= What the task requires =
Filter the lines below, keeping each one that holds "pentagon".

= Given data =
________
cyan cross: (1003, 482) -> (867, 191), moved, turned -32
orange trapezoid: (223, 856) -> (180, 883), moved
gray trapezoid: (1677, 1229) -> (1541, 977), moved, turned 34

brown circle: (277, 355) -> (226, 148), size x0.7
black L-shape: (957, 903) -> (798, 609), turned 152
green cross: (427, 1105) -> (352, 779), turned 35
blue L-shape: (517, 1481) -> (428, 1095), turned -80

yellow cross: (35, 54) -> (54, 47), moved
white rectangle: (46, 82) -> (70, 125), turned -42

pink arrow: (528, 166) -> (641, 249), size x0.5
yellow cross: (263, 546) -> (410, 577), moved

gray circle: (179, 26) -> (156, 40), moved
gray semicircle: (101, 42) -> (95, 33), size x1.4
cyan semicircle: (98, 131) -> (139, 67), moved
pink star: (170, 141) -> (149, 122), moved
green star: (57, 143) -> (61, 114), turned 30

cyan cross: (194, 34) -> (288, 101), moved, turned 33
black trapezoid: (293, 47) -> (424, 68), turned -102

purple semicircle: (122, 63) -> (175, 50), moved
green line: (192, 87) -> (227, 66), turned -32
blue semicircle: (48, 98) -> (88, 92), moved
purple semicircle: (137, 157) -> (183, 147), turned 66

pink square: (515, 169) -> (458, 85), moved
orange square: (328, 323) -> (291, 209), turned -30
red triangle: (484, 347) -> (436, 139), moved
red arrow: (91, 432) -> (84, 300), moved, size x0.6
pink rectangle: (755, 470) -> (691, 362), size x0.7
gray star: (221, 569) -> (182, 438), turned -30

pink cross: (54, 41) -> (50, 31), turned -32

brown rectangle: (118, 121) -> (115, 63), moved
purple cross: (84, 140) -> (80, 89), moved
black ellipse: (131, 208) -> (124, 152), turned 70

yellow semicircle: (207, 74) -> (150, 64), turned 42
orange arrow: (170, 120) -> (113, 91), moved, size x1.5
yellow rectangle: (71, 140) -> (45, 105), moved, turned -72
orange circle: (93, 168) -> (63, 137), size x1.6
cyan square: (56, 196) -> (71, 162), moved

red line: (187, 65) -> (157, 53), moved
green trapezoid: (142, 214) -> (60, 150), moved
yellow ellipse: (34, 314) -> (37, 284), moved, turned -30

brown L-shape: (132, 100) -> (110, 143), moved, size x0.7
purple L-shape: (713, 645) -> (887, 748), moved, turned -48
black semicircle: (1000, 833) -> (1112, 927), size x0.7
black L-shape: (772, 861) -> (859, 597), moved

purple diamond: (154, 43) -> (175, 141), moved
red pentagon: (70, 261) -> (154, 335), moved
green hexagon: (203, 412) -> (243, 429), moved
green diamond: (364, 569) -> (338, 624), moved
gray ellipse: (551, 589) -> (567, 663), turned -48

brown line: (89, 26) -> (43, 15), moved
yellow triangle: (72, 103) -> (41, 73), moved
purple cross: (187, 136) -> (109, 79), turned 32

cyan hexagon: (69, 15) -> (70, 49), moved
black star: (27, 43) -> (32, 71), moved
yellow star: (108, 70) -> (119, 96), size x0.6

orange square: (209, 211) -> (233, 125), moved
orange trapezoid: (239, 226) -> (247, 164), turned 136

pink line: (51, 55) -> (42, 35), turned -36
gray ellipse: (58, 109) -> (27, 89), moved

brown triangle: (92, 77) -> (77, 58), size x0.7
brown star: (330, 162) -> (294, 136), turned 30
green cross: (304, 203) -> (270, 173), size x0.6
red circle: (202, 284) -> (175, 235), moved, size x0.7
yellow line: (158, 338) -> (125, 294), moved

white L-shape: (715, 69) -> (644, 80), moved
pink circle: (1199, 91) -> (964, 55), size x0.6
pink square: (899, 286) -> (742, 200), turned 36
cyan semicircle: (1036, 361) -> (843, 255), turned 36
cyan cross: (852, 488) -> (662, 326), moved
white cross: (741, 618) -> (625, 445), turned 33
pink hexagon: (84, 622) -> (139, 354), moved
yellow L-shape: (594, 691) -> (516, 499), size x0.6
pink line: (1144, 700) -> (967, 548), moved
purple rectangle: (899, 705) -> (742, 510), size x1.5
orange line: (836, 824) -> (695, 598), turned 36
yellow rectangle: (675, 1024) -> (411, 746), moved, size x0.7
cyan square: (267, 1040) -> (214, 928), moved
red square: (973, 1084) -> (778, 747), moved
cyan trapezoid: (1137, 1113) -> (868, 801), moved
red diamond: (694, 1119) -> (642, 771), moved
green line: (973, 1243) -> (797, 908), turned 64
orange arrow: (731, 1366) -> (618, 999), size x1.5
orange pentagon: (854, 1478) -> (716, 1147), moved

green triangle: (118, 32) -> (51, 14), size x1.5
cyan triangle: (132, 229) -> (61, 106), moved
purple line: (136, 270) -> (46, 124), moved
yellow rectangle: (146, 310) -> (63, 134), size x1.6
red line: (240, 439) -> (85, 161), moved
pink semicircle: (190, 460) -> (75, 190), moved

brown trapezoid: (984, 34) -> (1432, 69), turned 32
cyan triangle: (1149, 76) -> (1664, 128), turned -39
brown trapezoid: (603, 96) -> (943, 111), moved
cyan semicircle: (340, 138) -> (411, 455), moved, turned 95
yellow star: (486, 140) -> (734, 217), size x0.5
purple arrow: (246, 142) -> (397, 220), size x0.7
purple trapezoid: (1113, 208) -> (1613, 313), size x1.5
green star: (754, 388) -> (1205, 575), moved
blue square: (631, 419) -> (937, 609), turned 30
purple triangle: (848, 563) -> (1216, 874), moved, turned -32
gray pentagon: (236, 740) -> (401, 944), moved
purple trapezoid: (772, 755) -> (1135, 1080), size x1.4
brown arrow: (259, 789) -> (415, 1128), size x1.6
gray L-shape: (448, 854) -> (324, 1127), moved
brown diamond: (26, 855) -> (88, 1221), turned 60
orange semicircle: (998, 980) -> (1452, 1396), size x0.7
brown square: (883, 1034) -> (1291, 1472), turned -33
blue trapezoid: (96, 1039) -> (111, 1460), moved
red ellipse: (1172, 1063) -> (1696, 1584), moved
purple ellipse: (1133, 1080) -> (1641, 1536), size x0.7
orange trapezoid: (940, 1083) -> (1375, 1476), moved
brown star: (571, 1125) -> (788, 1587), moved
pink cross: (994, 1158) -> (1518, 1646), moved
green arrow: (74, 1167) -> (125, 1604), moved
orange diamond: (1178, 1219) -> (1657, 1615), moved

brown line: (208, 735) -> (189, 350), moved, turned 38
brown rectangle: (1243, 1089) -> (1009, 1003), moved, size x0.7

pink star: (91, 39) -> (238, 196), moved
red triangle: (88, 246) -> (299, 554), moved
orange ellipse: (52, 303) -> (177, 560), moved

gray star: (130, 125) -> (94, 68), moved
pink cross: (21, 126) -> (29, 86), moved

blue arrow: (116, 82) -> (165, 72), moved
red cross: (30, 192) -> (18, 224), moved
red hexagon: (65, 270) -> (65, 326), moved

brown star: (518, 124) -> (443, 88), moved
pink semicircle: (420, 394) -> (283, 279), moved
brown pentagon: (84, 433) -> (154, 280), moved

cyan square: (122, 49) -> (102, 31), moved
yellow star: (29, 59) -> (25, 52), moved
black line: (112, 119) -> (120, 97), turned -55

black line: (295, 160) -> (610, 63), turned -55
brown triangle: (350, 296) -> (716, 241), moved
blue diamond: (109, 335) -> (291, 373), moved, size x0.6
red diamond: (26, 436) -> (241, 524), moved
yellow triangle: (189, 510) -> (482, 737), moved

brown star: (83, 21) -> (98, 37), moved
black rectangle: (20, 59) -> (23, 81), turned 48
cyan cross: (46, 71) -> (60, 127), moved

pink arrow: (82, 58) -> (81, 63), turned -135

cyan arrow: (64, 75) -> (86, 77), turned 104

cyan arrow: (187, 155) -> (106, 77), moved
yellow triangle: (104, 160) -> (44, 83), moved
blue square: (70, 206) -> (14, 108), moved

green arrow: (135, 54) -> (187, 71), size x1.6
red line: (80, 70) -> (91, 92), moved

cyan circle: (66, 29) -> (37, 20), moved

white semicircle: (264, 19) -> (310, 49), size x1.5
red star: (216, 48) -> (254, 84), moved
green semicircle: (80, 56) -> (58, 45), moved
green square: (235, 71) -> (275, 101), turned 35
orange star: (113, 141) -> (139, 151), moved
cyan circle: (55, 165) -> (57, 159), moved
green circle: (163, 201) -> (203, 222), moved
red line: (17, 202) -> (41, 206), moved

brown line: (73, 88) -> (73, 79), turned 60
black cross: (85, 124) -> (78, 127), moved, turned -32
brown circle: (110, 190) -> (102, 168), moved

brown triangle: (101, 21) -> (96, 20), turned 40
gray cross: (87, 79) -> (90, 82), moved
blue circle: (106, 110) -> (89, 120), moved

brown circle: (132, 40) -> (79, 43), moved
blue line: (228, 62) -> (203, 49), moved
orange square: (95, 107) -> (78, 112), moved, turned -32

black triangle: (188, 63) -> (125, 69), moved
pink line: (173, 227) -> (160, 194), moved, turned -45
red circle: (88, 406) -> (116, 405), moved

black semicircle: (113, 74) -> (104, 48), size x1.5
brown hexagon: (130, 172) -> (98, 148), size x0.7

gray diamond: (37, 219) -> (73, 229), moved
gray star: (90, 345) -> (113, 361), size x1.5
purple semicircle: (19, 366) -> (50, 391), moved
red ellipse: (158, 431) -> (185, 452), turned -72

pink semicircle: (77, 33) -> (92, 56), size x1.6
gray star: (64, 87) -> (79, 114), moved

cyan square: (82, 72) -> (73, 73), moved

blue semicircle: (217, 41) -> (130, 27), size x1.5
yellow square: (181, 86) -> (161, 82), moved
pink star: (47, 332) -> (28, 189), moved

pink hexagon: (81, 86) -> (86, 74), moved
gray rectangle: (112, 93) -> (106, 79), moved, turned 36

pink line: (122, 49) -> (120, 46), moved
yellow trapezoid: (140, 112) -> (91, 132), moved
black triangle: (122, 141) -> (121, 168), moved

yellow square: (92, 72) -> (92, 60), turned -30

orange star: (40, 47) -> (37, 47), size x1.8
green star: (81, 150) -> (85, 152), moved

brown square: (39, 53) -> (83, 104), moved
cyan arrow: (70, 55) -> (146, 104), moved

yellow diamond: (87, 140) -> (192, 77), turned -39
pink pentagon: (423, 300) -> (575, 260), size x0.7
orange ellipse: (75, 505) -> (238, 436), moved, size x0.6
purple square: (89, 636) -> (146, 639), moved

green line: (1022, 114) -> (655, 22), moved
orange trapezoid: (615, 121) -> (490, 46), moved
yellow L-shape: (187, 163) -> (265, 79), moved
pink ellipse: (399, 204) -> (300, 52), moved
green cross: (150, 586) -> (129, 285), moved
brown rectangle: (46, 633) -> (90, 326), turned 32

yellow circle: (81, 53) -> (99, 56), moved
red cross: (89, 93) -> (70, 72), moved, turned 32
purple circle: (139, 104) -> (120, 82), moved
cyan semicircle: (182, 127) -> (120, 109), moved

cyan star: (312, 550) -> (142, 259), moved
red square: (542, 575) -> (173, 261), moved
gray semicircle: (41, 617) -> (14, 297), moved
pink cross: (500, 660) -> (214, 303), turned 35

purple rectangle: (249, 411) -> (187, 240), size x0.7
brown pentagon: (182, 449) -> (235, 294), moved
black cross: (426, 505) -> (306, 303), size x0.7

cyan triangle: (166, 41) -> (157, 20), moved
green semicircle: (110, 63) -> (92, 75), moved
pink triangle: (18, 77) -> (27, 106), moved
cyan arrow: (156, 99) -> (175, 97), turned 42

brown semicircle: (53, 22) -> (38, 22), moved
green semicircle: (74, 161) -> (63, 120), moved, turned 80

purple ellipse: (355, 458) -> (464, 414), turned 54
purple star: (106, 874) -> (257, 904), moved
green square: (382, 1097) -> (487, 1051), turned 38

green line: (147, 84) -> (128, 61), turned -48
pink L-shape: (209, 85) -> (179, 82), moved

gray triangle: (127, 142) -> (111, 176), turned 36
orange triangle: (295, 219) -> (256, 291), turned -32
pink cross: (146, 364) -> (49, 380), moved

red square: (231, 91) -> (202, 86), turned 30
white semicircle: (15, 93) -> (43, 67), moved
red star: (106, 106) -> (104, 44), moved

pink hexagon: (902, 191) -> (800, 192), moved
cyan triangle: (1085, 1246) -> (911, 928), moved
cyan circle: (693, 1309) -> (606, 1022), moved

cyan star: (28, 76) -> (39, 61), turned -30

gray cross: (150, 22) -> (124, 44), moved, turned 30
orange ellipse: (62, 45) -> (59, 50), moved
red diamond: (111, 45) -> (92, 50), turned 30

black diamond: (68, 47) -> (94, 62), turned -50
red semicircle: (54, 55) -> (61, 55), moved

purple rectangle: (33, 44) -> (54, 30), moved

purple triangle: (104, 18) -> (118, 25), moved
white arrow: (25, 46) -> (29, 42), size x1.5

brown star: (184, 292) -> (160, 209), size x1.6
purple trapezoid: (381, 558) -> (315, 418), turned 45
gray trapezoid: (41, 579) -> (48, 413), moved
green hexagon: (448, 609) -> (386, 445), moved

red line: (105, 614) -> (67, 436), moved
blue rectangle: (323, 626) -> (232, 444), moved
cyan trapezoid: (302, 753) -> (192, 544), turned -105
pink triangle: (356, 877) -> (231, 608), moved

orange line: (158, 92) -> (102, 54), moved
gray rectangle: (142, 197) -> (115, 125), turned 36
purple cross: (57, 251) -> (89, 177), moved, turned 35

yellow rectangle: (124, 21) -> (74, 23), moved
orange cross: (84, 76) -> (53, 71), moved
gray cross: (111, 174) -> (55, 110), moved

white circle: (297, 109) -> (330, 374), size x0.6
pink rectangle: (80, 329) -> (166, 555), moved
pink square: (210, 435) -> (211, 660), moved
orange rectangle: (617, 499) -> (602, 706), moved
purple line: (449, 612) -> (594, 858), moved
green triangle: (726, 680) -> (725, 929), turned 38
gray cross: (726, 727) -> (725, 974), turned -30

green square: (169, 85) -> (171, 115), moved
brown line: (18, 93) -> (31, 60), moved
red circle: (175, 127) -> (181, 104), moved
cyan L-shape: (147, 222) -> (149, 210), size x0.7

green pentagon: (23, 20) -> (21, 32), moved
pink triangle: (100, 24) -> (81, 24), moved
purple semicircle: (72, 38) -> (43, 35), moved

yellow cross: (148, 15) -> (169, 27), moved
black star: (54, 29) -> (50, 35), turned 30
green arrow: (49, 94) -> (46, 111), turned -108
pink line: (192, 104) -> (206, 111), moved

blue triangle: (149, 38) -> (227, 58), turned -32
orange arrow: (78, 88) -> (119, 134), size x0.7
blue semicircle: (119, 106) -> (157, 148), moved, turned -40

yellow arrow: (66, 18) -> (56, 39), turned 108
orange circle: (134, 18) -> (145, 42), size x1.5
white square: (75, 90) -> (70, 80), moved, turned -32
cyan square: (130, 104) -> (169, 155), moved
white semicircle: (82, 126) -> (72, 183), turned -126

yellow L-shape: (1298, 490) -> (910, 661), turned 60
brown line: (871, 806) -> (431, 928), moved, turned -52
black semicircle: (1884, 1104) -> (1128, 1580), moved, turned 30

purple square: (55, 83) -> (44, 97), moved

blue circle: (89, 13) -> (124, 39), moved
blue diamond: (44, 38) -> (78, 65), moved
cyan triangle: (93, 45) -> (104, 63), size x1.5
________
= Exercise response =
red pentagon: (70, 261) -> (154, 335), moved
orange pentagon: (854, 1478) -> (716, 1147), moved
gray pentagon: (236, 740) -> (401, 944), moved
brown pentagon: (84, 433) -> (154, 280), moved
pink pentagon: (423, 300) -> (575, 260), size x0.7
brown pentagon: (182, 449) -> (235, 294), moved
green pentagon: (23, 20) -> (21, 32), moved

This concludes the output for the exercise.